((
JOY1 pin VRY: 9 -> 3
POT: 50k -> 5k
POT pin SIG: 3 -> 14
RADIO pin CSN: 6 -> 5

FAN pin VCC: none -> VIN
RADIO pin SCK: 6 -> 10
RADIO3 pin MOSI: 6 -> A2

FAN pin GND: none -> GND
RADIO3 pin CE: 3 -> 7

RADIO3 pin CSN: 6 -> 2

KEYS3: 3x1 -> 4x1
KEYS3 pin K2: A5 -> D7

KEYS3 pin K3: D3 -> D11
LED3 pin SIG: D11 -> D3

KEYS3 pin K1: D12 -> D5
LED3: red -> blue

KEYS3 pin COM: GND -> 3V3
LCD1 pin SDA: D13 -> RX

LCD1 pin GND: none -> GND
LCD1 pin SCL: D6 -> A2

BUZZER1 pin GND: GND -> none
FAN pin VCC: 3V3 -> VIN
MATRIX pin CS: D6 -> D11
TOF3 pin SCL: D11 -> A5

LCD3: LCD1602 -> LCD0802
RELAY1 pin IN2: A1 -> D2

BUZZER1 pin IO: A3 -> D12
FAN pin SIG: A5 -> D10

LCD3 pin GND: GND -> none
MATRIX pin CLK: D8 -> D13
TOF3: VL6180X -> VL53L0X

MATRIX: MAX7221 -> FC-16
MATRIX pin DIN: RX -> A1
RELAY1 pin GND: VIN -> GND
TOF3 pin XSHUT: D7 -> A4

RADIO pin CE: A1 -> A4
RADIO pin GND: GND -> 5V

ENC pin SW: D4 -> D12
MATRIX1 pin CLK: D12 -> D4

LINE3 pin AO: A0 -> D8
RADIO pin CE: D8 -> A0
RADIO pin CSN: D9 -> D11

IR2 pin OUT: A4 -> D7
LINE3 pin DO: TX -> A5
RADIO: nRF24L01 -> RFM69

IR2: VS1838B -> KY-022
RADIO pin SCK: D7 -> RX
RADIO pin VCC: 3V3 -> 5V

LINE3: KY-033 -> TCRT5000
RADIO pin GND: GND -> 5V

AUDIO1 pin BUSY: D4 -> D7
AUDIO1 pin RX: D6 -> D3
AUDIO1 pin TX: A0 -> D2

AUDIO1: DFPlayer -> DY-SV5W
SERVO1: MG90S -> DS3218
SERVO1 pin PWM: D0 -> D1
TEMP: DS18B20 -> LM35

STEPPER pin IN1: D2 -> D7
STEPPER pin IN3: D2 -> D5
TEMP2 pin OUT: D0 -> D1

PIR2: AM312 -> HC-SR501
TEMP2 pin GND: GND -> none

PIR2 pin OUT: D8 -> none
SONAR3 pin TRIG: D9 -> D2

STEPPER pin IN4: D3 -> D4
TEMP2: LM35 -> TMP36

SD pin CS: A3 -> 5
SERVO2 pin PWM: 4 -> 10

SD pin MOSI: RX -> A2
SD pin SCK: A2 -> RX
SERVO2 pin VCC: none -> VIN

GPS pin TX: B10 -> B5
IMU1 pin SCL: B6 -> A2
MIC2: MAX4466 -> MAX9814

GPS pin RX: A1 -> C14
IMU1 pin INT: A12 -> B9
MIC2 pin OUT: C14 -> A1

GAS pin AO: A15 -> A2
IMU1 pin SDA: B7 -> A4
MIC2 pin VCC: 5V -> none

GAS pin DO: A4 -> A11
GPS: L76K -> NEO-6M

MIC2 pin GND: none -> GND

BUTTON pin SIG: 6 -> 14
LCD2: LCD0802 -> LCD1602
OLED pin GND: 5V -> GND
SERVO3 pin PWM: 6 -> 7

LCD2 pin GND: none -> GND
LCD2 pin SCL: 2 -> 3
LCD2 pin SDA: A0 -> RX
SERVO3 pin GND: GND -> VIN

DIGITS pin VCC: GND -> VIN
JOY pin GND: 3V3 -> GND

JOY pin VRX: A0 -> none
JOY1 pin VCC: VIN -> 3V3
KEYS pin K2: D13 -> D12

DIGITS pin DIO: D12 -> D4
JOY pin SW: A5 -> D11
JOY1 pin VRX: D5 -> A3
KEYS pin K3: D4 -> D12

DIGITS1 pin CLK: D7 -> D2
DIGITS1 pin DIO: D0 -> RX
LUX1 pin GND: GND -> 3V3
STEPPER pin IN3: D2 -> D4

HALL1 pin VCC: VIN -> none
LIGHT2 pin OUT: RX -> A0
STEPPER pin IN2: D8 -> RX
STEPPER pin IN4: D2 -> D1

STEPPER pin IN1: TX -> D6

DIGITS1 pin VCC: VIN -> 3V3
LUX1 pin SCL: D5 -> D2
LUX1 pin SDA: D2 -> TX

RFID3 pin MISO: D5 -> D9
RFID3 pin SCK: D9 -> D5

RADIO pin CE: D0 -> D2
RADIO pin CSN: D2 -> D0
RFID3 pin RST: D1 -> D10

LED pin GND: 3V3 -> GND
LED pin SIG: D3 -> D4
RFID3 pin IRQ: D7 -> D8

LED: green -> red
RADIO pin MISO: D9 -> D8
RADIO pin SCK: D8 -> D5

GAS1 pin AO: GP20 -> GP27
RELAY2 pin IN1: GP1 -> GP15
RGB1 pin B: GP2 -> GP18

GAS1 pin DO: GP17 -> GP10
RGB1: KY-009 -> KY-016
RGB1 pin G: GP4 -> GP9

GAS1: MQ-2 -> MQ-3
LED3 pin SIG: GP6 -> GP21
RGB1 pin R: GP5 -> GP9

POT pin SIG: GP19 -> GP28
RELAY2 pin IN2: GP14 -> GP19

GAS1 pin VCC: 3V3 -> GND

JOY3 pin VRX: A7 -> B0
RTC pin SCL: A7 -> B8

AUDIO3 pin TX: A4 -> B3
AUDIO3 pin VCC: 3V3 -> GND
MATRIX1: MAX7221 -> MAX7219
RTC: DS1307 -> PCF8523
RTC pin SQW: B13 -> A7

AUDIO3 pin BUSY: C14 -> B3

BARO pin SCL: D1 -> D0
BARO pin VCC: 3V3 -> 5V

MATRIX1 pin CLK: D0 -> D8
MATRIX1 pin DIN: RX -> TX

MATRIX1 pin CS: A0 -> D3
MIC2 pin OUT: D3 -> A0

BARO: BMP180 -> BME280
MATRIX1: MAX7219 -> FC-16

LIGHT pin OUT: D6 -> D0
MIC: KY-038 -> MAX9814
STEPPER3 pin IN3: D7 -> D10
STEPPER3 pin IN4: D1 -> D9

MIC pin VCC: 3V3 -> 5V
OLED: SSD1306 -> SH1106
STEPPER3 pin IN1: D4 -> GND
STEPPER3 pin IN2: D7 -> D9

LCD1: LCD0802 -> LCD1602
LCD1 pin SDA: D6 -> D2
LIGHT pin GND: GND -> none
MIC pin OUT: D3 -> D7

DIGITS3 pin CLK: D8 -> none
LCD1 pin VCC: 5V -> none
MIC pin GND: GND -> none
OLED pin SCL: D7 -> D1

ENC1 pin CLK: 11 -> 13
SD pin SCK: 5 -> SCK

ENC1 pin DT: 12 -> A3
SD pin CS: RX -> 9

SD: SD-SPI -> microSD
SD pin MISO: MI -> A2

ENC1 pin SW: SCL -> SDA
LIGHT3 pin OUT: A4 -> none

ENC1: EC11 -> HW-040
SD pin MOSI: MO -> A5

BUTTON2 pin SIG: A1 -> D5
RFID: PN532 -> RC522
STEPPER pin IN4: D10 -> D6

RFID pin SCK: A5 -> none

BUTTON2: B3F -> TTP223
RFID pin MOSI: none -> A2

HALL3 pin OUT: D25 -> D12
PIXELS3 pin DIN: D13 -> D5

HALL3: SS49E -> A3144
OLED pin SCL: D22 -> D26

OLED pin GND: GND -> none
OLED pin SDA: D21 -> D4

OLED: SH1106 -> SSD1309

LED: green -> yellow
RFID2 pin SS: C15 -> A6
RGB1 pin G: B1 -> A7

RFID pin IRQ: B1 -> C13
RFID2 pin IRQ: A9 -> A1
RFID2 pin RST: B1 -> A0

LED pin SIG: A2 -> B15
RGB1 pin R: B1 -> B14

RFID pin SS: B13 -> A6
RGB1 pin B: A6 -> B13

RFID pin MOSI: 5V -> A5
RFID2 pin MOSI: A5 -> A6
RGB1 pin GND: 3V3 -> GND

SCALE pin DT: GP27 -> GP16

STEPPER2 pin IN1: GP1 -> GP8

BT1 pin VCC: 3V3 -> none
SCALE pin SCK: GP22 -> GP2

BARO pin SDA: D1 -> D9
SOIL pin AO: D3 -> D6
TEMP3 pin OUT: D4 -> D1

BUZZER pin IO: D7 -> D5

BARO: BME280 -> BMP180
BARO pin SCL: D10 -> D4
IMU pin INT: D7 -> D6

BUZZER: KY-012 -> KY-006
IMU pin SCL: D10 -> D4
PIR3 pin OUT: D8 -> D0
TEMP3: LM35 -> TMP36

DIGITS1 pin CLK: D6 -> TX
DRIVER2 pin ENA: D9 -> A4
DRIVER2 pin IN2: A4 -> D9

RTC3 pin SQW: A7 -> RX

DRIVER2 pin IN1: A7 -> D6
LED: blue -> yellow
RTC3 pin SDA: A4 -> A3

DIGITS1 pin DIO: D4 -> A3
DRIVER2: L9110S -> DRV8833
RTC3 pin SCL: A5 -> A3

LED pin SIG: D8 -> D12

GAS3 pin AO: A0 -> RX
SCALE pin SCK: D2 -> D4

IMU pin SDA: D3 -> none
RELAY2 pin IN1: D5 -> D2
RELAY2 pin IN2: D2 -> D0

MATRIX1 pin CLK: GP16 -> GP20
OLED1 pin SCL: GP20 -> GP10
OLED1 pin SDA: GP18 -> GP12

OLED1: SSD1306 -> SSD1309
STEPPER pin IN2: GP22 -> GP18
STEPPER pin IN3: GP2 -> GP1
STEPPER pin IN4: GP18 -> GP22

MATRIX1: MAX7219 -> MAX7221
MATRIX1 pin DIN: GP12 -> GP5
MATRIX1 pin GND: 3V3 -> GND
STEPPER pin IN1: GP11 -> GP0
))
### EXERCISE AIM
Only lines holding the word "SCALE" belong in the answer; copy all of them from the records.

### ANSWER TO THE EXERCISE
SCALE pin DT: GP27 -> GP16
SCALE pin SCK: GP22 -> GP2
SCALE pin SCK: D2 -> D4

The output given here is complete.